• [Information given]
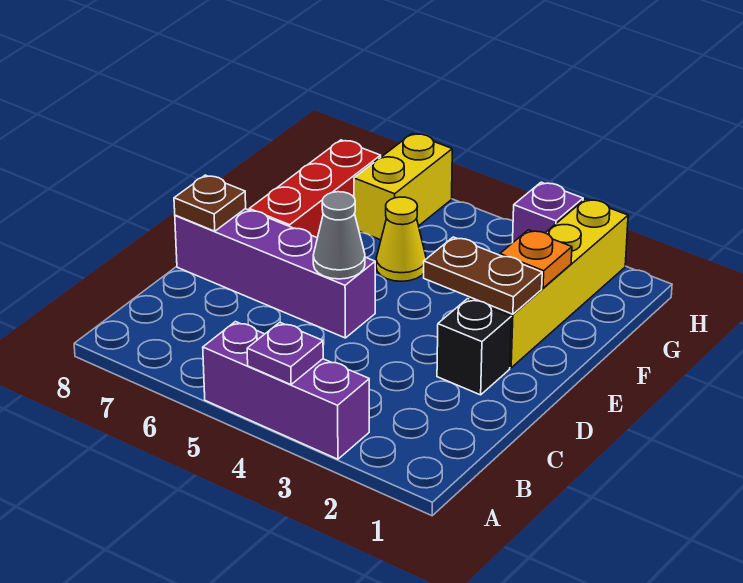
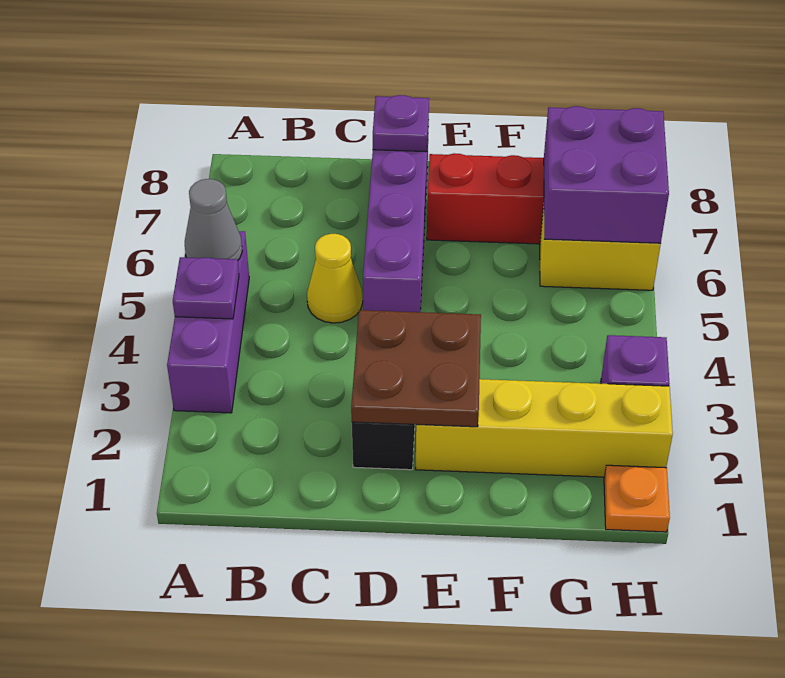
grey 1x1 cone [313,192,365,279] -> grey 1x1 cone moved to [185,179,242,260]
brown 1x1 plate [174,175,246,231] -> purple 1x1 plate [373,95,429,152]
brown 1x2 plate [424,237,542,314] -> brown 2x2 plate [351,310,481,427]
orange 1x1 plate [500,230,572,288] -> orange 1x1 plate moved to [604,465,670,532]
yellow 1x1 cone [376,197,426,281] -> yellow 1x1 cone moved to [307,234,363,323]
none -> purple 2x2 brick [544,106,669,244]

• [Directive]
From the entries, copy every line in which the string "purple" can be found.

• [Your solution]
brown 1x1 plate [174,175,246,231] -> purple 1x1 plate [373,95,429,152]
none -> purple 2x2 brick [544,106,669,244]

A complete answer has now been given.